(Stored data)
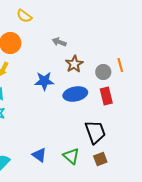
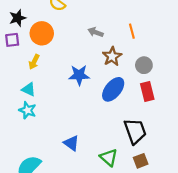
orange line: (120, 65) -> (132, 31), moved
blue ellipse: (75, 94) -> (113, 89), turned -40
blue triangle: (39, 155) -> (71, 143), moved

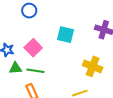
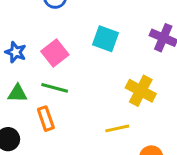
green triangle: (16, 68) -> (17, 93), moved

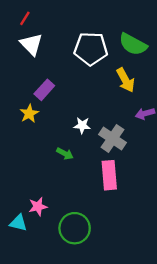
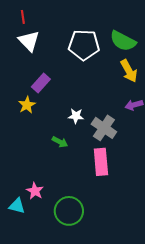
red line: (25, 18) -> (23, 17), turned -40
yellow arrow: (125, 80) -> (129, 71), moved
pink star: (38, 207) -> (35, 191), turned -30

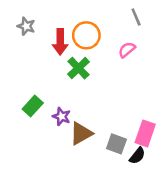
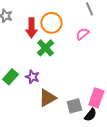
purple star: (61, 116) -> (32, 77), moved
gray square: (116, 144) -> (74, 106), turned -35

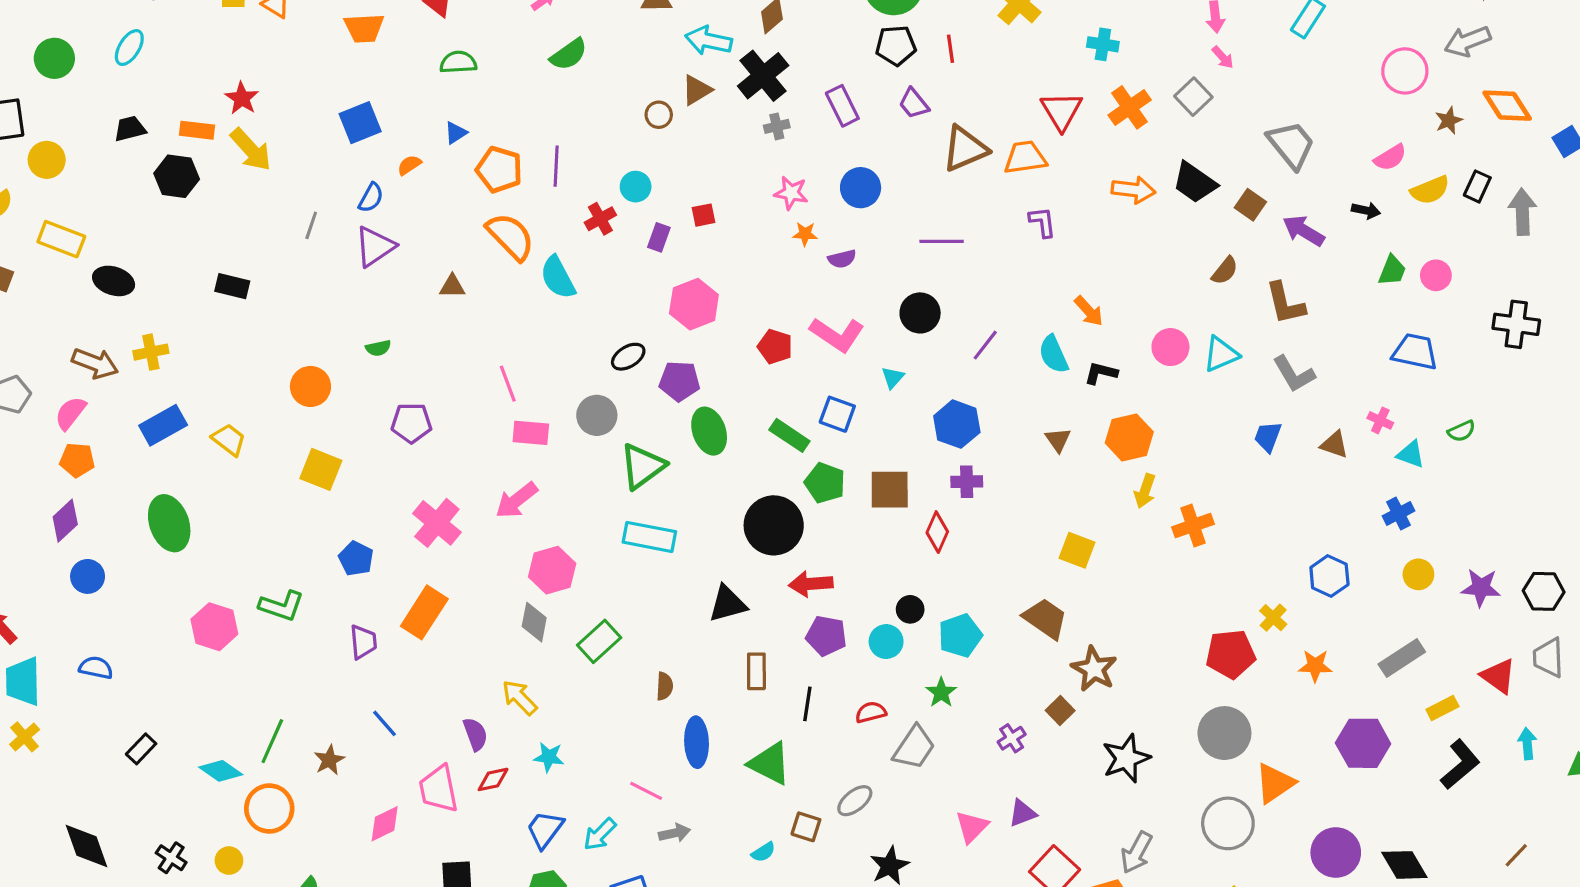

WHAT TO DO: Output the number of lines above holding the word "triangle", and nothing besides it.

SOLVED PROBLEM: 2